> [BRIEF] Starting at the line that holds "purple circle: (93, 50) -> (168, 88), moved", reproduce each line exactly up to and including the last line of the records below. Pictures stay out.

> [MATERIAL FOR THE TASK]
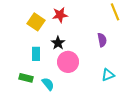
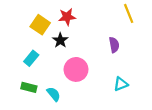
black star: (58, 43) -> (60, 40), moved
cyan rectangle: (36, 54) -> (31, 58), moved, turned 40

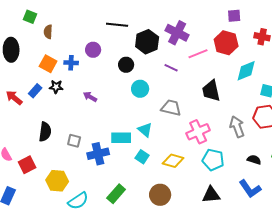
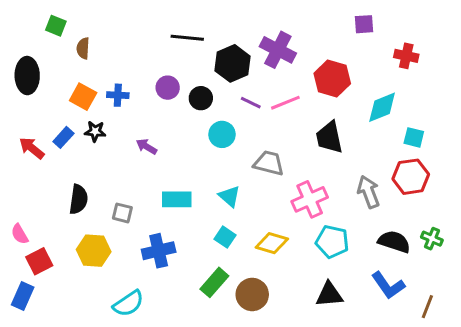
red hexagon: (226, 43) -> (332, 79), moved
purple circle: (93, 50) -> (168, 88), moved
pink line: (198, 54) -> (285, 103), moved
purple line: (171, 68) -> (251, 103), moved
cyan rectangle: (121, 138) -> (177, 199), moved
blue cross: (98, 154) -> (159, 251), moved
black semicircle: (254, 160) -> (394, 242), size x1.5
red square: (27, 165) -> (39, 261), moved
yellow hexagon: (57, 181) -> (94, 251), moved
green rectangle: (116, 194) -> (214, 282), moved

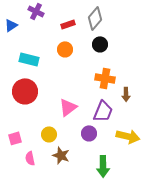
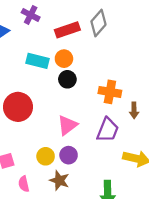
red rectangle: (68, 24) -> (67, 30), size x1.5
black circle: (100, 44) -> (67, 79), moved
cyan rectangle: (29, 59) -> (38, 61), moved
purple circle: (89, 133) -> (69, 155), moved

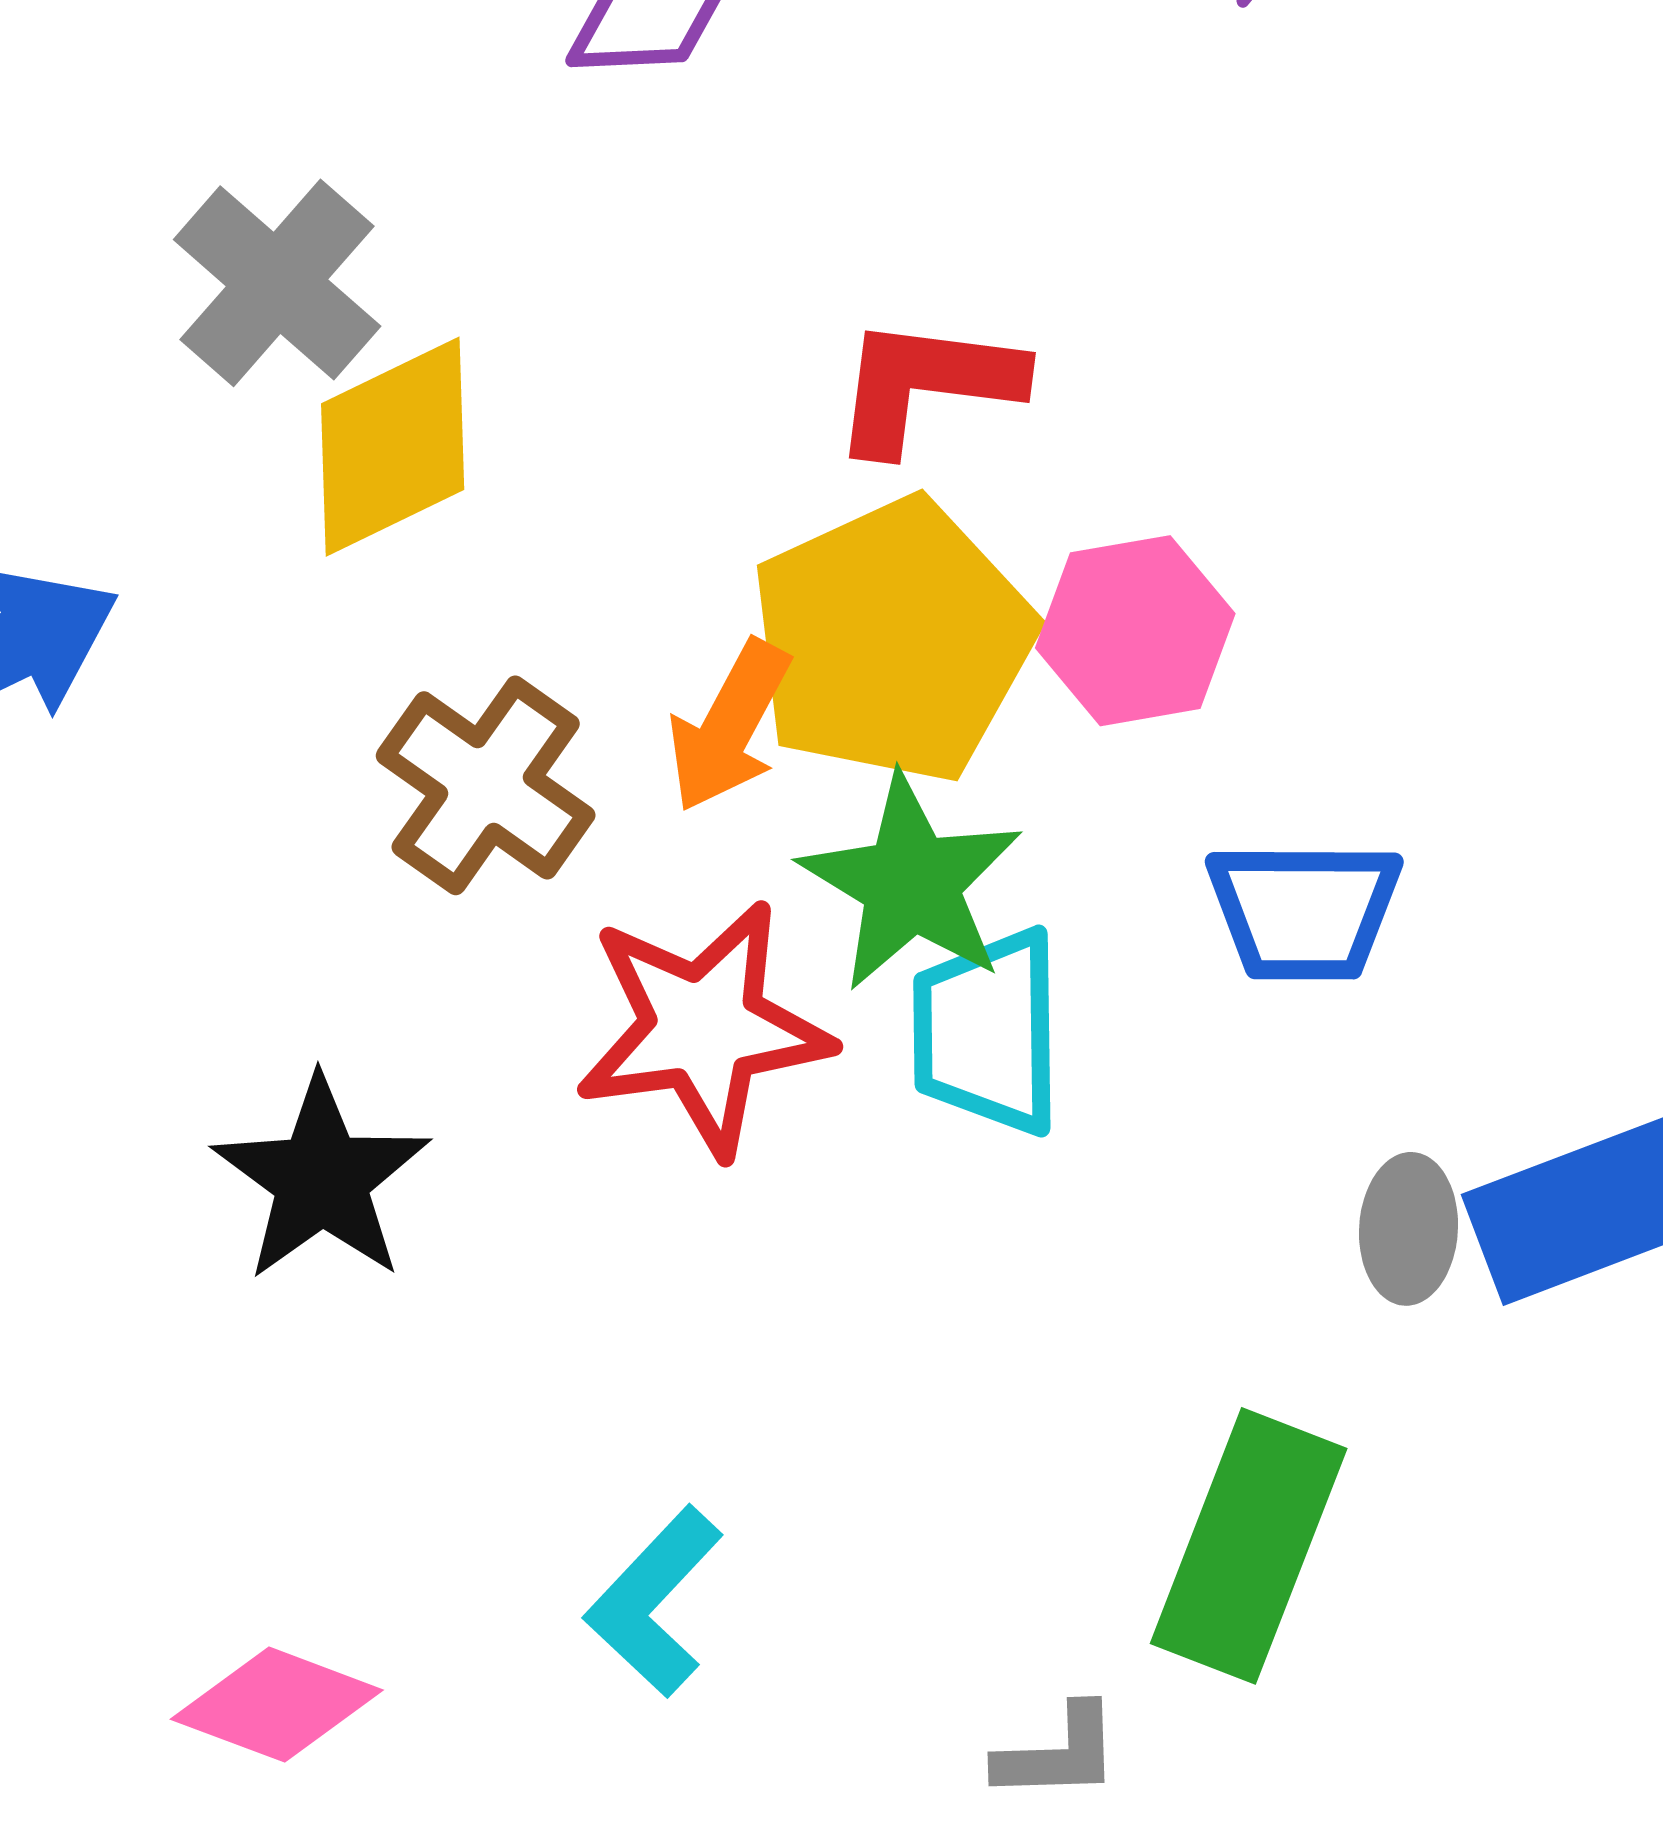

> [SOLUTION TO THIS PROBLEM]
purple circle: (93, 50) -> (168, 88), moved
pink line: (198, 54) -> (285, 103), moved
purple line: (171, 68) -> (251, 103), moved
cyan rectangle: (121, 138) -> (177, 199), moved
blue cross: (98, 154) -> (159, 251), moved
black semicircle: (254, 160) -> (394, 242), size x1.5
red square: (27, 165) -> (39, 261), moved
yellow hexagon: (57, 181) -> (94, 251), moved
green rectangle: (116, 194) -> (214, 282), moved

red rectangle: (68, 24) -> (67, 30), size x1.5
black circle: (100, 44) -> (67, 79), moved
cyan rectangle: (29, 59) -> (38, 61), moved
purple circle: (89, 133) -> (69, 155), moved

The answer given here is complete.